What is expected
The entries below contain a stretch that opens with the line containing "P1 pin 1: COM -> BAT" and closes with the line containing "R201: none -> 30k (VCC, VIN)"; set down that stretch exactly, both ends included, and nothing else.

Stored items

□ □ □

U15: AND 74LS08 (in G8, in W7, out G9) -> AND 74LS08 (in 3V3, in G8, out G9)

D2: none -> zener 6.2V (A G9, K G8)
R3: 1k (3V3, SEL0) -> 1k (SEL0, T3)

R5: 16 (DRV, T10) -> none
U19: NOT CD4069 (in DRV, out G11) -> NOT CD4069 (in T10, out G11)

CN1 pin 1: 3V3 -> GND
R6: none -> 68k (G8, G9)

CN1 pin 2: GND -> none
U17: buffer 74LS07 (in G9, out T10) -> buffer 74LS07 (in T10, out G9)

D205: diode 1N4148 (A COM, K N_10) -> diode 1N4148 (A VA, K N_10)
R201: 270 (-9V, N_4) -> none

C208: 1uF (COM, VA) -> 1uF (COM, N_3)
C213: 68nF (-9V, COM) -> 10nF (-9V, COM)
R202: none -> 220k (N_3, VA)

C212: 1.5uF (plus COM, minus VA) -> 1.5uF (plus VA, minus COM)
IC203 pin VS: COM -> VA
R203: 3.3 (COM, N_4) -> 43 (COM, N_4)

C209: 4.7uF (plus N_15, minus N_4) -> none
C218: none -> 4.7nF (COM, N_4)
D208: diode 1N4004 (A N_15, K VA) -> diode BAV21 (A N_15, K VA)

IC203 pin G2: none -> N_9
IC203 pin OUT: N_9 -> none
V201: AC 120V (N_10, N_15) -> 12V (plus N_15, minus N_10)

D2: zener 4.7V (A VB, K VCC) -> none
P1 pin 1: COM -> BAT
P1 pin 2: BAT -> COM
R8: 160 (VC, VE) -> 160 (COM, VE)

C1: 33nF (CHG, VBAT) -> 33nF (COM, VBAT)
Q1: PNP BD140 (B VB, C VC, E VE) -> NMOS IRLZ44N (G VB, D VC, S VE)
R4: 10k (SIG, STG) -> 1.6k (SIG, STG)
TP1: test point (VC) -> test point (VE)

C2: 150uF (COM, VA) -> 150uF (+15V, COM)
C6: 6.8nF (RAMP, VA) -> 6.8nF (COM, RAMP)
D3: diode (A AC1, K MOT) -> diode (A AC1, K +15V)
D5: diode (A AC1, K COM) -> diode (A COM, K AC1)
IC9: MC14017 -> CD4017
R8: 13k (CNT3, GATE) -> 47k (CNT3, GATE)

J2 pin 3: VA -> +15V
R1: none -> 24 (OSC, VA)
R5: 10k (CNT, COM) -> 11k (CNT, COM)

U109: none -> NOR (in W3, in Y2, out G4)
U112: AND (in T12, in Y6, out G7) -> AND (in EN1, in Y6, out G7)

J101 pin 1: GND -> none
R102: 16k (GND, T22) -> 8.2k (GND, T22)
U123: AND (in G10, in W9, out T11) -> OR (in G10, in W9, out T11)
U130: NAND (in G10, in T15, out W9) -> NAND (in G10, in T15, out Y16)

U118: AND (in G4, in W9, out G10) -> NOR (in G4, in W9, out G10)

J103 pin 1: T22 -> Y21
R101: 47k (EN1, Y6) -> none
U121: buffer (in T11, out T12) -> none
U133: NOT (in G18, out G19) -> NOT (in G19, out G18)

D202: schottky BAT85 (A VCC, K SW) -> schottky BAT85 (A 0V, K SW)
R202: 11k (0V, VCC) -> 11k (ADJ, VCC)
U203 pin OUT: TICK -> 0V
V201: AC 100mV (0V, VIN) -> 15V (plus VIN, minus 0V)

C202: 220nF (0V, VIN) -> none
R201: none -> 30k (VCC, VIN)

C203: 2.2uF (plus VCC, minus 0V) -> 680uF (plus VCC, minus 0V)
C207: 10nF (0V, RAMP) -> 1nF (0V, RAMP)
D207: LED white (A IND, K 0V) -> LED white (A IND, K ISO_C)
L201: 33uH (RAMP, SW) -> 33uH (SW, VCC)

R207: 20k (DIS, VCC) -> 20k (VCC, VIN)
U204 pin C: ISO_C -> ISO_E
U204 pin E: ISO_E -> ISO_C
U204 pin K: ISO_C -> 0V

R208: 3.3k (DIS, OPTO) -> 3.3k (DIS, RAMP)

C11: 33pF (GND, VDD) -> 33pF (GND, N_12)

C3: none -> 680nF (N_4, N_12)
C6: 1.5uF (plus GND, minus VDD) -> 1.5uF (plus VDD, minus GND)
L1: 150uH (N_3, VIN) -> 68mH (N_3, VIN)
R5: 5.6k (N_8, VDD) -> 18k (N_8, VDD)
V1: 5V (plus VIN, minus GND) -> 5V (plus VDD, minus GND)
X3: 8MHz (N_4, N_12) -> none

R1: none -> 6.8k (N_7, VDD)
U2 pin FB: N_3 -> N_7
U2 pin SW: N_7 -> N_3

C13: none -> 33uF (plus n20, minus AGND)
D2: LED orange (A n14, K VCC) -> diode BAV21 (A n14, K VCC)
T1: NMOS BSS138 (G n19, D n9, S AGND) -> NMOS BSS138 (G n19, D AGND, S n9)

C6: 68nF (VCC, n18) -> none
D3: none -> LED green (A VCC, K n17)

□ □ □

Exercise response
P1 pin 1: COM -> BAT
P1 pin 2: BAT -> COM
R8: 160 (VC, VE) -> 160 (COM, VE)

C1: 33nF (CHG, VBAT) -> 33nF (COM, VBAT)
Q1: PNP BD140 (B VB, C VC, E VE) -> NMOS IRLZ44N (G VB, D VC, S VE)
R4: 10k (SIG, STG) -> 1.6k (SIG, STG)
TP1: test point (VC) -> test point (VE)

C2: 150uF (COM, VA) -> 150uF (+15V, COM)
C6: 6.8nF (RAMP, VA) -> 6.8nF (COM, RAMP)
D3: diode (A AC1, K MOT) -> diode (A AC1, K +15V)
D5: diode (A AC1, K COM) -> diode (A COM, K AC1)
IC9: MC14017 -> CD4017
R8: 13k (CNT3, GATE) -> 47k (CNT3, GATE)

J2 pin 3: VA -> +15V
R1: none -> 24 (OSC, VA)
R5: 10k (CNT, COM) -> 11k (CNT, COM)

U109: none -> NOR (in W3, in Y2, out G4)
U112: AND (in T12, in Y6, out G7) -> AND (in EN1, in Y6, out G7)

J101 pin 1: GND -> none
R102: 16k (GND, T22) -> 8.2k (GND, T22)
U123: AND (in G10, in W9, out T11) -> OR (in G10, in W9, out T11)
U130: NAND (in G10, in T15, out W9) -> NAND (in G10, in T15, out Y16)

U118: AND (in G4, in W9, out G10) -> NOR (in G4, in W9, out G10)

J103 pin 1: T22 -> Y21
R101: 47k (EN1, Y6) -> none
U121: buffer (in T11, out T12) -> none
U133: NOT (in G18, out G19) -> NOT (in G19, out G18)

D202: schottky BAT85 (A VCC, K SW) -> schottky BAT85 (A 0V, K SW)
R202: 11k (0V, VCC) -> 11k (ADJ, VCC)
U203 pin OUT: TICK -> 0V
V201: AC 100mV (0V, VIN) -> 15V (plus VIN, minus 0V)

C202: 220nF (0V, VIN) -> none
R201: none -> 30k (VCC, VIN)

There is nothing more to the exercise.